Nothing except the pictures should be left out when you reproduce the listing exactly.

SOURCE MATERIAL =
_ _ _ _ _
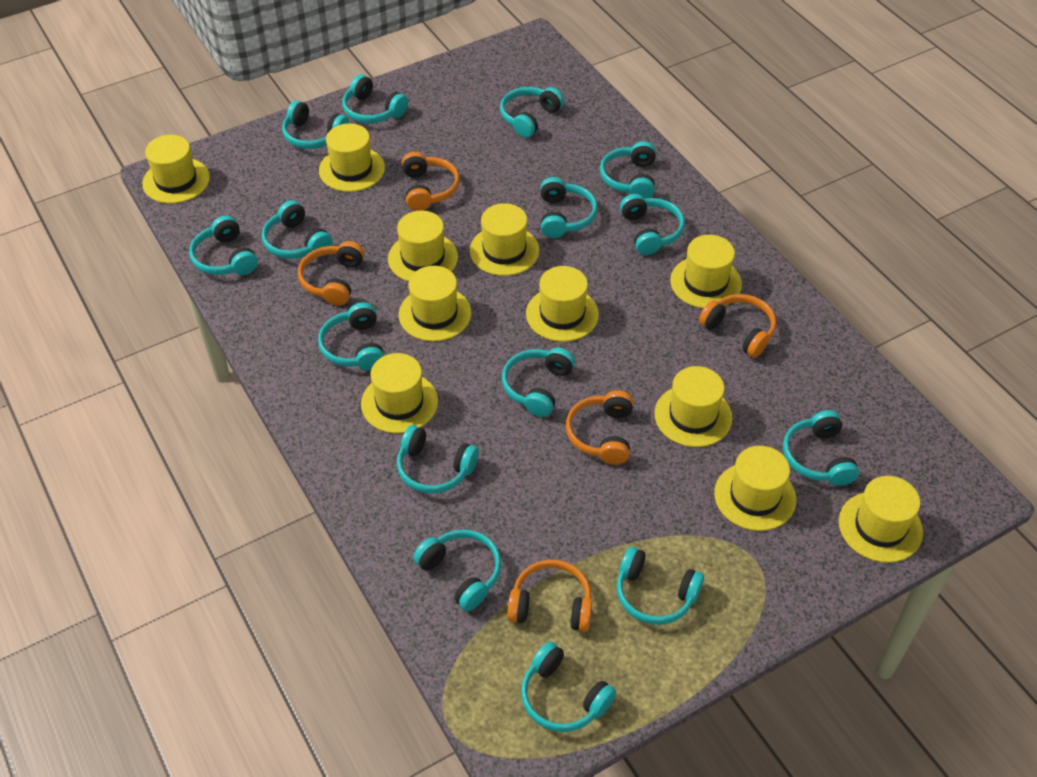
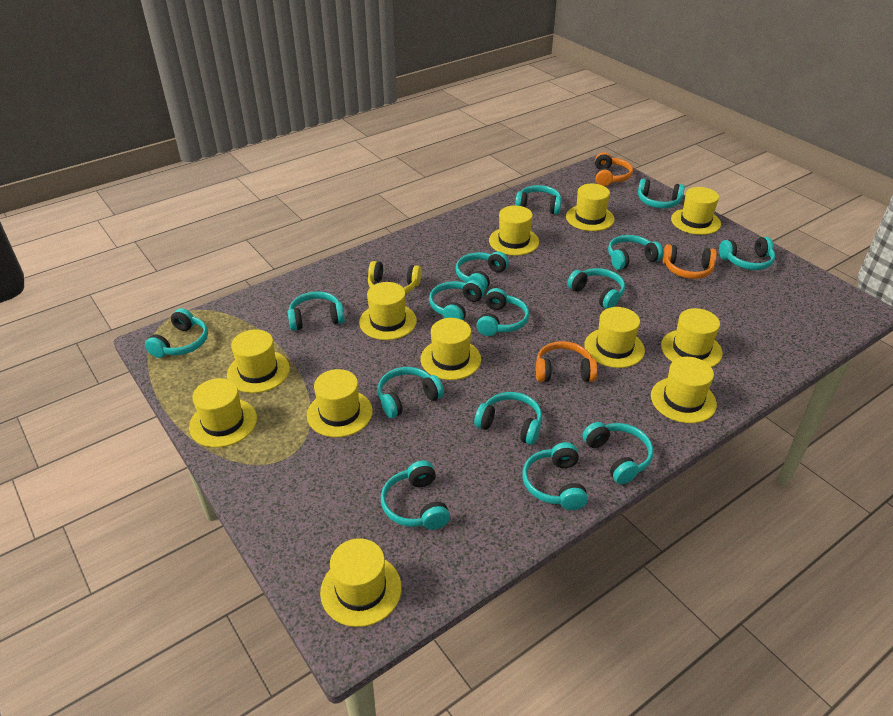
orange headphones: 5 -> 3
yellow hat: 11 -> 12
yellow headphones: 0 -> 1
_ _ _ _ _
WRITTEN RESPONSE =
orange headphones: 5 -> 3
yellow hat: 11 -> 12
yellow headphones: 0 -> 1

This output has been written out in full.